Your assignment
In the records below, repeat exactly the lines between the line holding "V1: 12V (plus" and the line holding "R9: 100 (ALARM, LEDK2) -> 300 (ALARM, LEDK2)", inclusive, and drop the pictures.

Material supplied

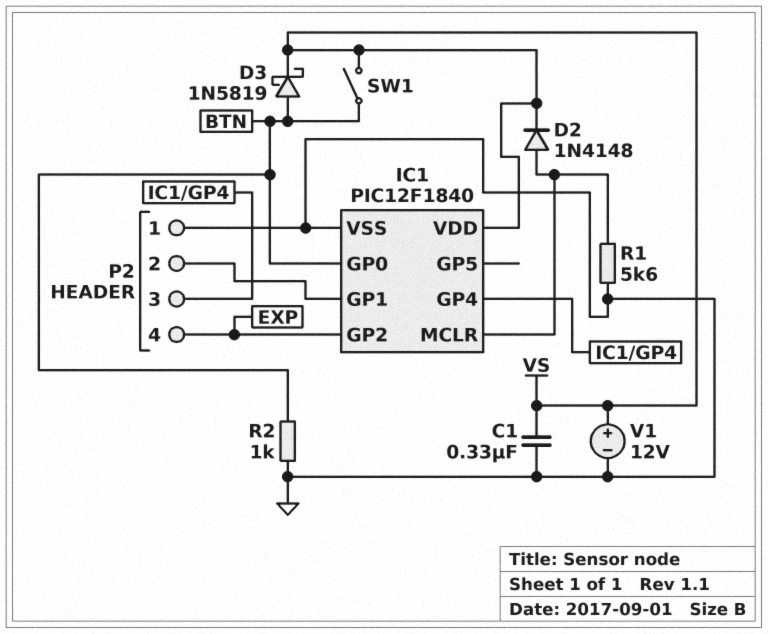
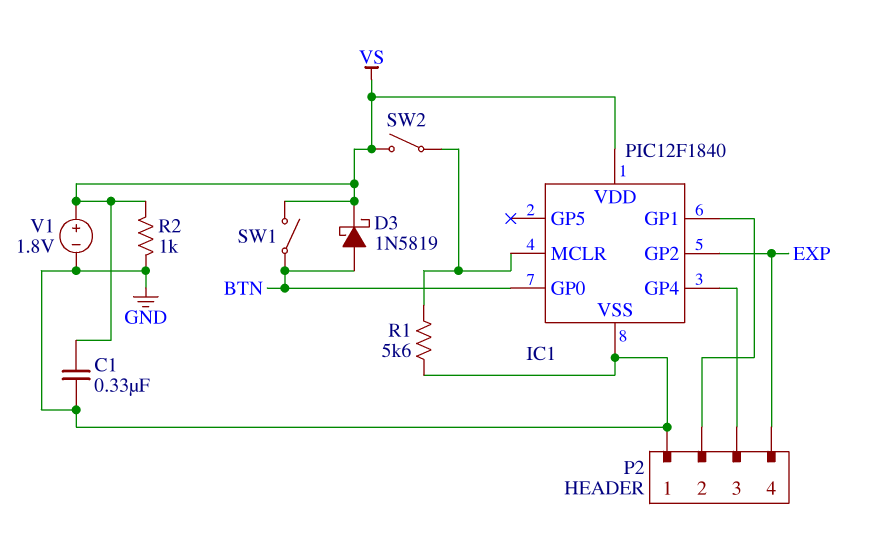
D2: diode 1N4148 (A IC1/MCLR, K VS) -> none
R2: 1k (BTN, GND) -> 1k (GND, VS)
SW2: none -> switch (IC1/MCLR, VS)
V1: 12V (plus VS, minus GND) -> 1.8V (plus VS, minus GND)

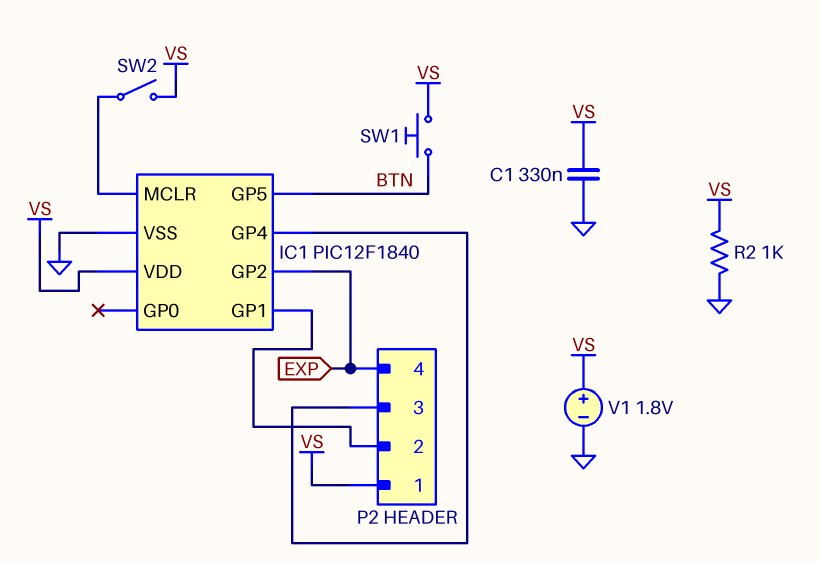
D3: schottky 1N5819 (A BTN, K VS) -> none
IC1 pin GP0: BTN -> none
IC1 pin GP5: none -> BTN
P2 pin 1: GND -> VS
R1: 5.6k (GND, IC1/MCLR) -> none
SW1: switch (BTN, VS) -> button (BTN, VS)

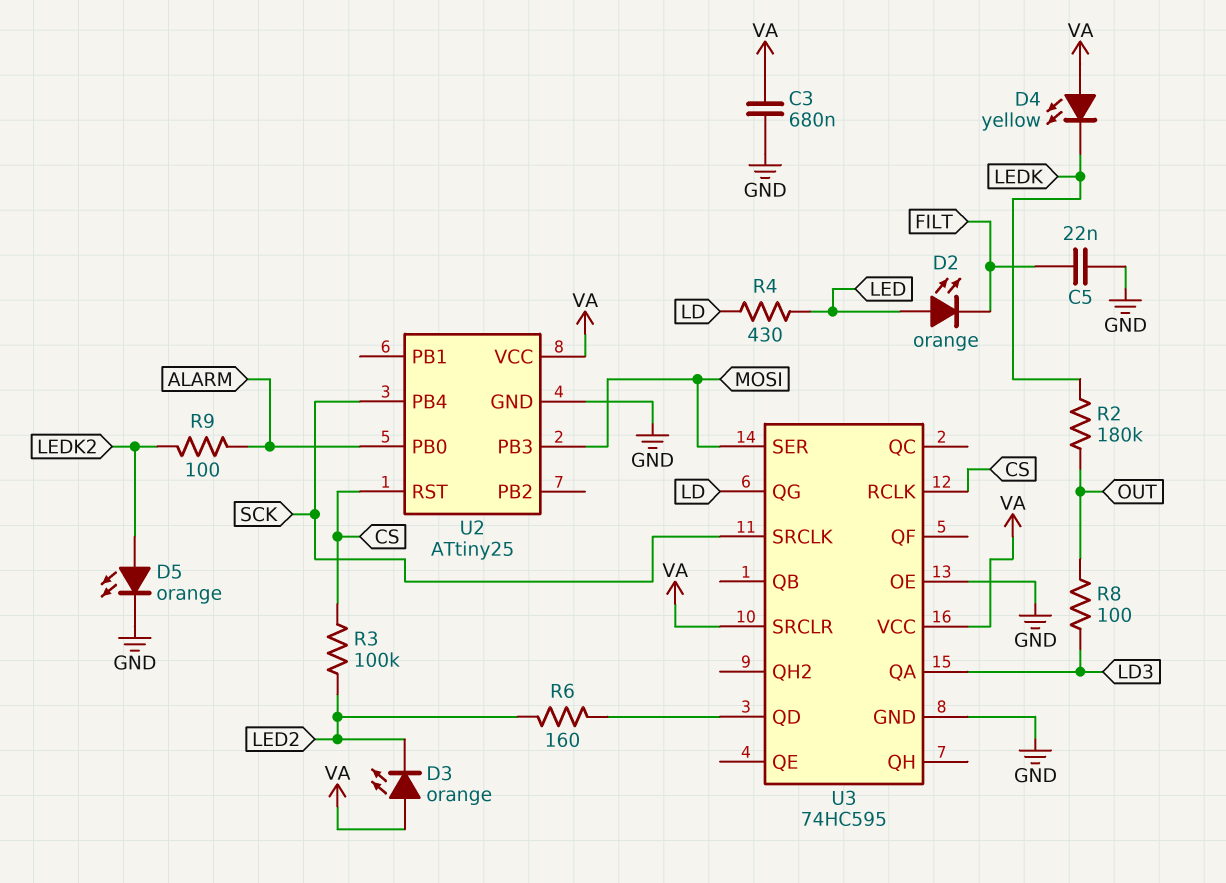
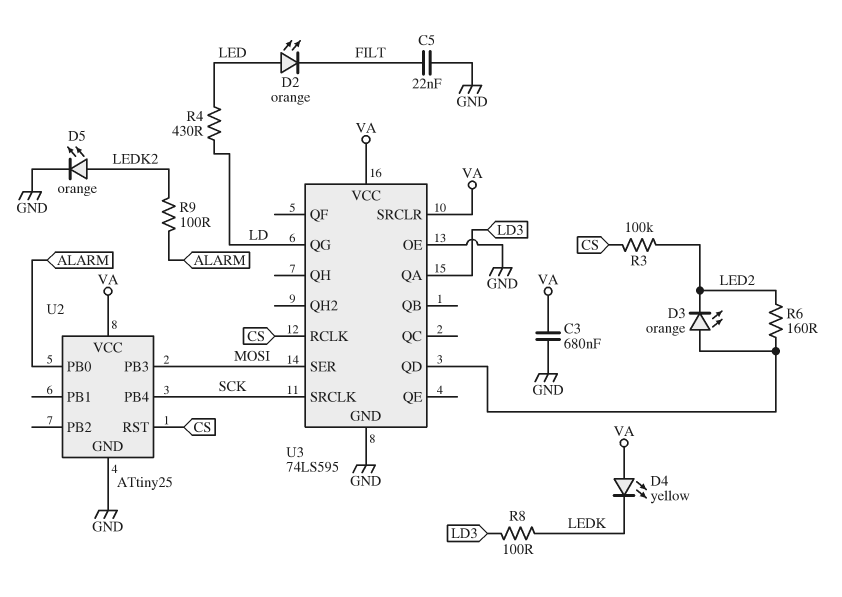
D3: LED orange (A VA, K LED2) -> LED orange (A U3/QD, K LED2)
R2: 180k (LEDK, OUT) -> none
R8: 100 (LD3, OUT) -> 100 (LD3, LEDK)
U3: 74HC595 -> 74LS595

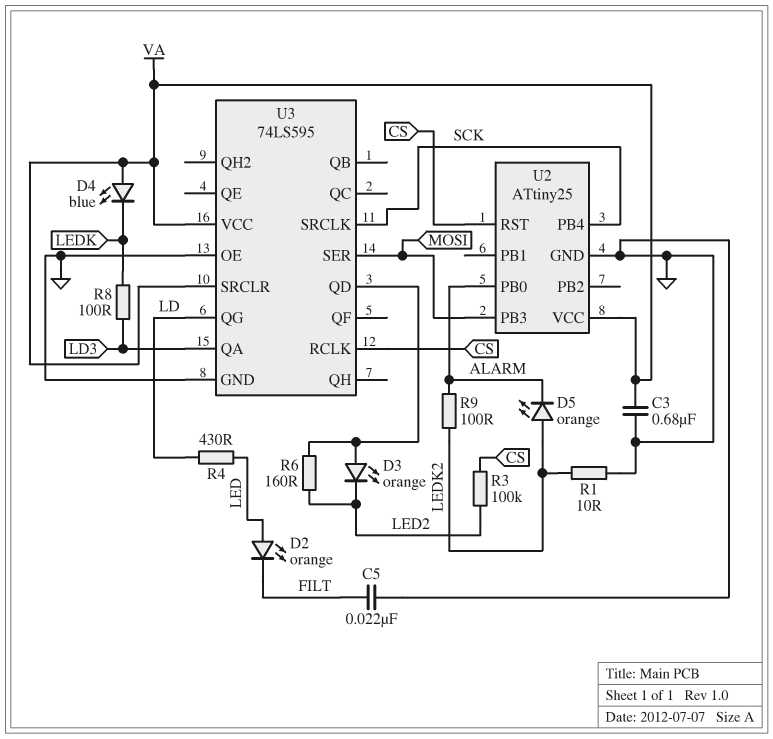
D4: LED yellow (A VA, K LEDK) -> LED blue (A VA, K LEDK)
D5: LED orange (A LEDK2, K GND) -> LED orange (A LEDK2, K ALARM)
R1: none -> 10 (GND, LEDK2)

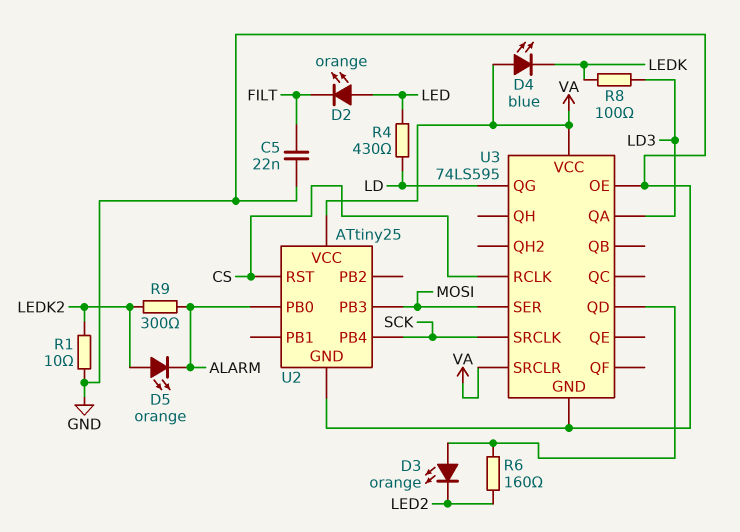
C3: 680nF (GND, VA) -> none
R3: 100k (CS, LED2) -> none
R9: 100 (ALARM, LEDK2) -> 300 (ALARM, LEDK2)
* * *
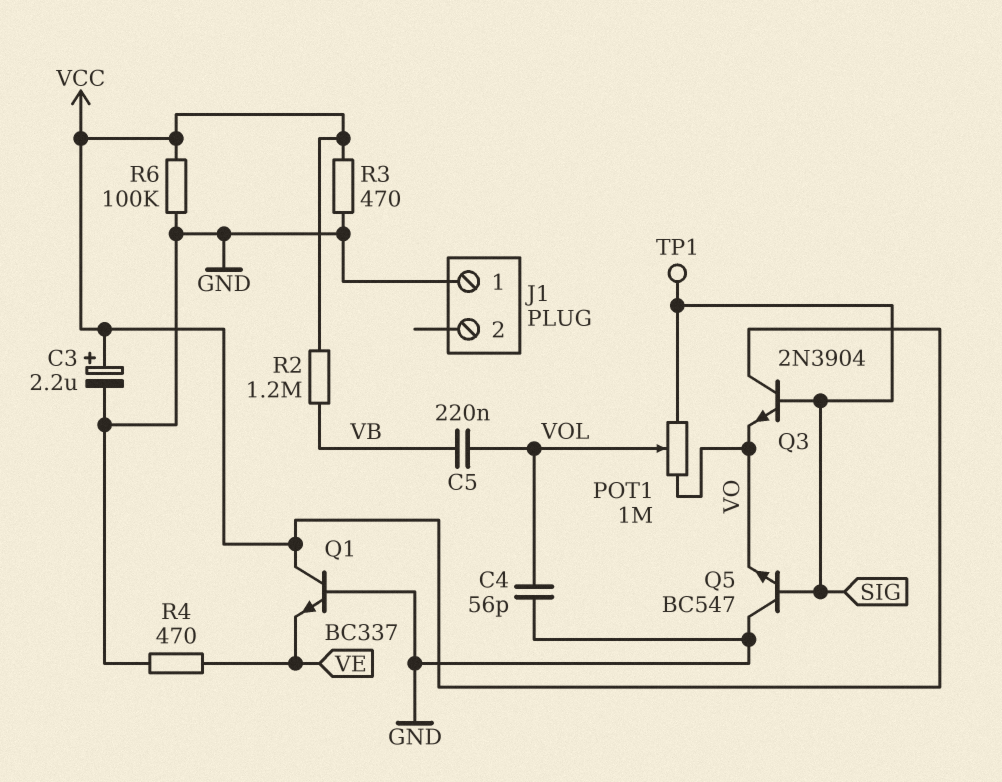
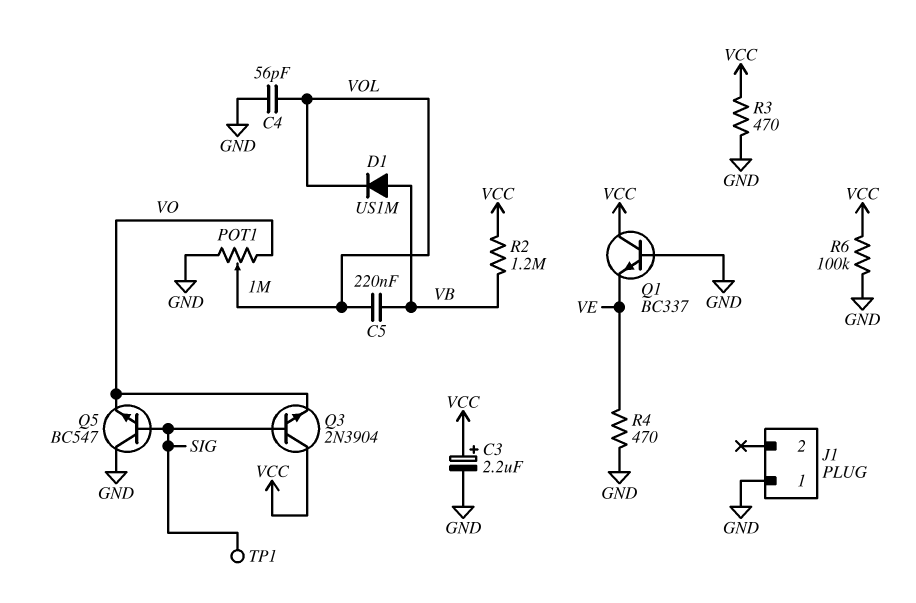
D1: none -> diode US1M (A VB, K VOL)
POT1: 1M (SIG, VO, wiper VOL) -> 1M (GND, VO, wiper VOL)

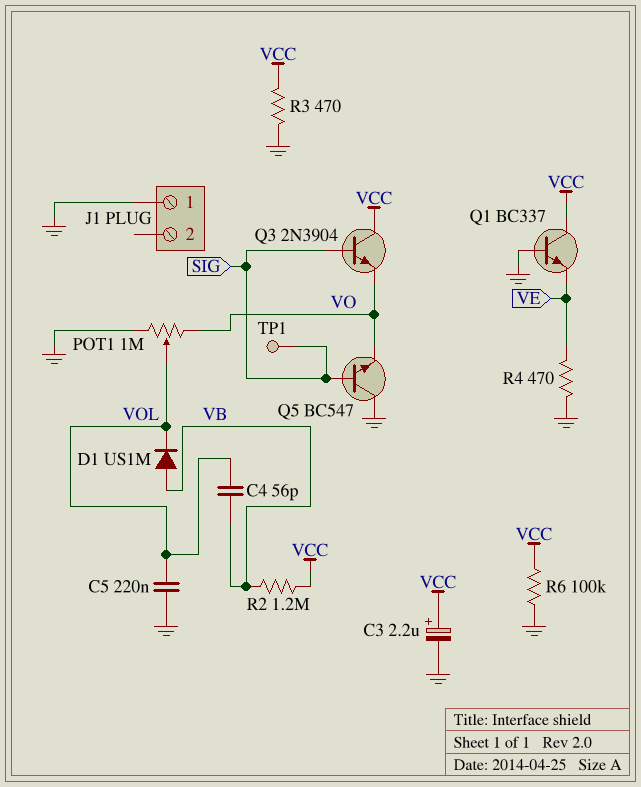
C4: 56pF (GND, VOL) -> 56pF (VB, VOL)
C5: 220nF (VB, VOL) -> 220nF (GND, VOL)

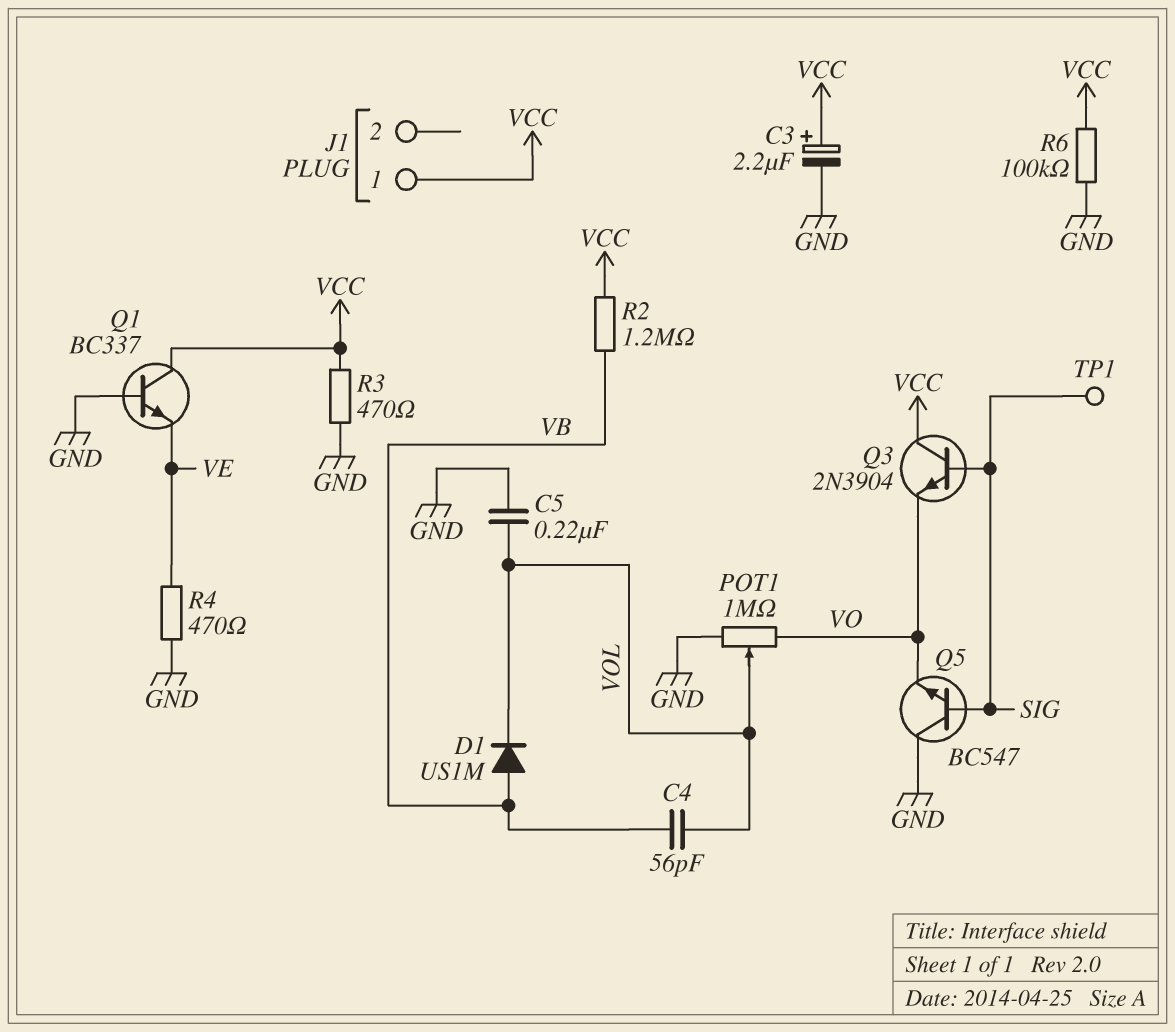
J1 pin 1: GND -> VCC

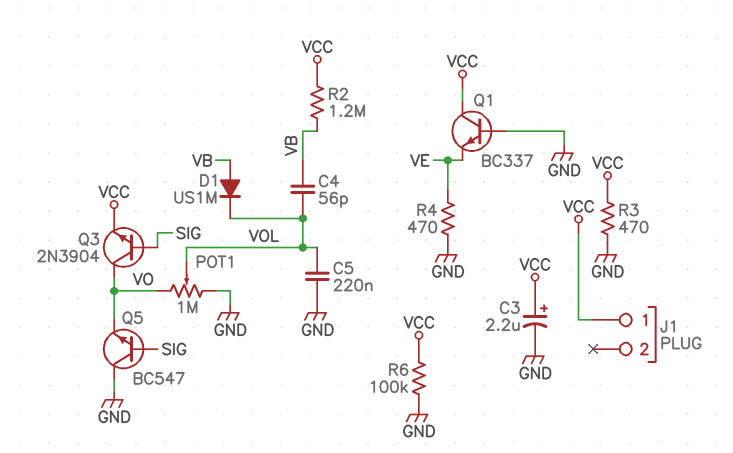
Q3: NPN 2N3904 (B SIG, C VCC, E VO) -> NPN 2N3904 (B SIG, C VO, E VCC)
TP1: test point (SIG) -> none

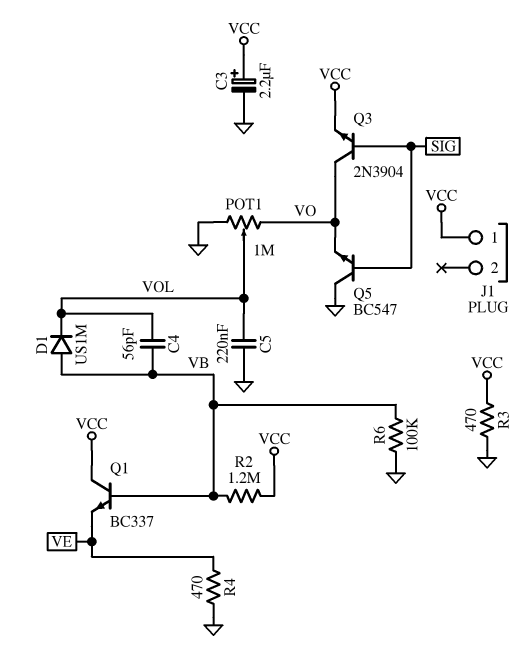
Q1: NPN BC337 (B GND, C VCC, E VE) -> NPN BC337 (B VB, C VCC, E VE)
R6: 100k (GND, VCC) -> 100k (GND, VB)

Response for this exercise
V1: 12V (plus VS, minus GND) -> 1.8V (plus VS, minus GND)

D3: schottky 1N5819 (A BTN, K VS) -> none
IC1 pin GP0: BTN -> none
IC1 pin GP5: none -> BTN
P2 pin 1: GND -> VS
R1: 5.6k (GND, IC1/MCLR) -> none
SW1: switch (BTN, VS) -> button (BTN, VS)

D3: LED orange (A VA, K LED2) -> LED orange (A U3/QD, K LED2)
R2: 180k (LEDK, OUT) -> none
R8: 100 (LD3, OUT) -> 100 (LD3, LEDK)
U3: 74HC595 -> 74LS595

D4: LED yellow (A VA, K LEDK) -> LED blue (A VA, K LEDK)
D5: LED orange (A LEDK2, K GND) -> LED orange (A LEDK2, K ALARM)
R1: none -> 10 (GND, LEDK2)

C3: 680nF (GND, VA) -> none
R3: 100k (CS, LED2) -> none
R9: 100 (ALARM, LEDK2) -> 300 (ALARM, LEDK2)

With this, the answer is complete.